Your objective | Give only the number of lines in the records below that contain the string "sheen", matching case exactly.

Given records |

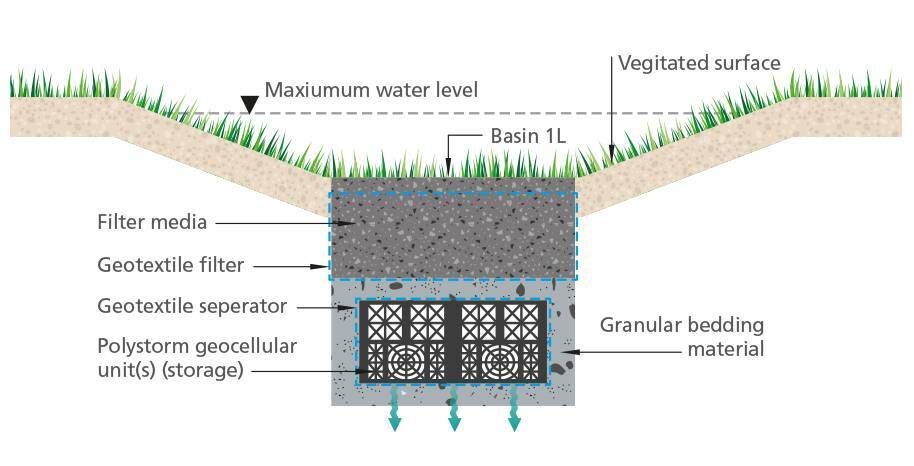
The height and width of the screenshot is (466, 914). What are the coordinates of `light gray surface` in the screenshot? It's located at (399, 283).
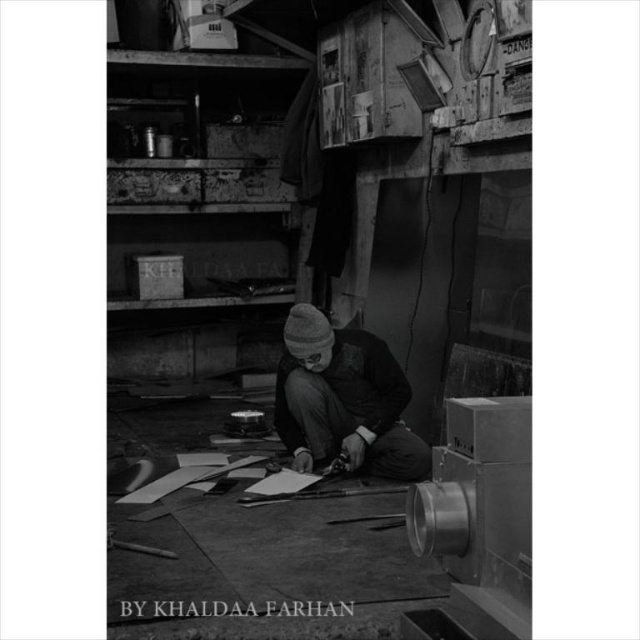
Question: Is metallic sheen scissors at center above dark gray knit hat at center?

Choices:
 (A) yes
 (B) no

Answer: (A)

Question: Which of the following is the closest to the observer?

Choices:
 (A) dark gray knit hat at center
 (B) metallic sheen scissors at center

Answer: (B)

Question: Which point is closer to the camera?

Choices:
 (A) (403, 474)
 (B) (269, 420)

Answer: (A)

Question: Where is metallic sheen scissors at center located in relation to dark gray knit hat at center in the image?

Choices:
 (A) below
 (B) above

Answer: (B)

Question: Where is metallic sheen scissors at center located in relation to dark gray knit hat at center in the image?

Choices:
 (A) left
 (B) right

Answer: (A)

Problem solution | 4